Records for locating displayed items
==================================================

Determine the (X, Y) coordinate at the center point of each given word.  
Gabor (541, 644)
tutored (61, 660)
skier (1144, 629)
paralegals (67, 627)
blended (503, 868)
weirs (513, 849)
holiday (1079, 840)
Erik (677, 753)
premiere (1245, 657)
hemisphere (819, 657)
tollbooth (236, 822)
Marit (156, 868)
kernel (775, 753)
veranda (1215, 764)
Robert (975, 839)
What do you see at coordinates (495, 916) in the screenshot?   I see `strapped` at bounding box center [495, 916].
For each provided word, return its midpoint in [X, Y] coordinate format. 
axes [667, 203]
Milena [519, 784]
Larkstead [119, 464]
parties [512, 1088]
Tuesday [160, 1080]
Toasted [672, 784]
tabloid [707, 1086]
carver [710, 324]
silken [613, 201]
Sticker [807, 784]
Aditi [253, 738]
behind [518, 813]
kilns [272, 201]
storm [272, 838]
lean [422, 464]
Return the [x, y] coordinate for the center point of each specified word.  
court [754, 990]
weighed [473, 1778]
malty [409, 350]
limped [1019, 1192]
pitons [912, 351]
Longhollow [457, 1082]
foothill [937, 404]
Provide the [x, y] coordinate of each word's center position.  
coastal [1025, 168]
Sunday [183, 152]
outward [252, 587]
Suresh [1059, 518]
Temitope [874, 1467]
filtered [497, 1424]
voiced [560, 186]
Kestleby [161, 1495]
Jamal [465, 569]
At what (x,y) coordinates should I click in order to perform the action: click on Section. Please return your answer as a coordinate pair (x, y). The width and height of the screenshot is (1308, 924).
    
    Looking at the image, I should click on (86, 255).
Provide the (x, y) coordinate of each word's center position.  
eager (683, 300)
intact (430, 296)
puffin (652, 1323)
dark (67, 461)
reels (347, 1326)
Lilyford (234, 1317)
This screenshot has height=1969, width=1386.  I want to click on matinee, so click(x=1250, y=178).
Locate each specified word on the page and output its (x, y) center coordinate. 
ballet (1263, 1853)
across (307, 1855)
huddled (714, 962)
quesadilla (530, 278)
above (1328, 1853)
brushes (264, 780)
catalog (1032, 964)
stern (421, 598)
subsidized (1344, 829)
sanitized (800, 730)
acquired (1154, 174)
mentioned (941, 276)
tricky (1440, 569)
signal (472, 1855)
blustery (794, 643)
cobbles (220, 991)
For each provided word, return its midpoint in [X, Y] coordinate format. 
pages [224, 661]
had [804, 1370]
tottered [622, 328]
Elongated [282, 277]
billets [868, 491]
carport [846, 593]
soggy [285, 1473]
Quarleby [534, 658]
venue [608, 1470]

==================================================

**What is expected**
Reproduce every one of the rows above verbatim, line for line.

**Full answer**
Determine the (X, Y) coordinate at the center point of each given word.  
Gabor (541, 644)
tutored (61, 660)
skier (1144, 629)
paralegals (67, 627)
blended (503, 868)
weirs (513, 849)
holiday (1079, 840)
Erik (677, 753)
premiere (1245, 657)
hemisphere (819, 657)
tollbooth (236, 822)
Marit (156, 868)
kernel (775, 753)
veranda (1215, 764)
Robert (975, 839)
What do you see at coordinates (495, 916) in the screenshot?   I see `strapped` at bounding box center [495, 916].
For each provided word, return its midpoint in [X, Y] coordinate format. 
axes [667, 203]
Milena [519, 784]
Larkstead [119, 464]
parties [512, 1088]
Tuesday [160, 1080]
Toasted [672, 784]
tabloid [707, 1086]
carver [710, 324]
silken [613, 201]
Sticker [807, 784]
Aditi [253, 738]
behind [518, 813]
kilns [272, 201]
storm [272, 838]
lean [422, 464]
Return the [x, y] coordinate for the center point of each specified word.  
court [754, 990]
weighed [473, 1778]
malty [409, 350]
limped [1019, 1192]
pitons [912, 351]
Longhollow [457, 1082]
foothill [937, 404]
Provide the [x, y] coordinate of each word's center position.  
coastal [1025, 168]
Sunday [183, 152]
outward [252, 587]
Suresh [1059, 518]
Temitope [874, 1467]
filtered [497, 1424]
voiced [560, 186]
Kestleby [161, 1495]
Jamal [465, 569]
At what (x,y) coordinates should I click in order to perform the action: click on Section. Please return your answer as a coordinate pair (x, y). The width and height of the screenshot is (1308, 924).
    
    Looking at the image, I should click on (86, 255).
Provide the (x, y) coordinate of each word's center position.  
eager (683, 300)
intact (430, 296)
puffin (652, 1323)
dark (67, 461)
reels (347, 1326)
Lilyford (234, 1317)
This screenshot has height=1969, width=1386.  I want to click on matinee, so click(x=1250, y=178).
Locate each specified word on the page and output its (x, y) center coordinate. 
ballet (1263, 1853)
across (307, 1855)
huddled (714, 962)
quesadilla (530, 278)
above (1328, 1853)
brushes (264, 780)
catalog (1032, 964)
stern (421, 598)
subsidized (1344, 829)
sanitized (800, 730)
acquired (1154, 174)
mentioned (941, 276)
tricky (1440, 569)
signal (472, 1855)
blustery (794, 643)
cobbles (220, 991)
For each provided word, return its midpoint in [X, Y] coordinate format. 
pages [224, 661]
had [804, 1370]
tottered [622, 328]
Elongated [282, 277]
billets [868, 491]
carport [846, 593]
soggy [285, 1473]
Quarleby [534, 658]
venue [608, 1470]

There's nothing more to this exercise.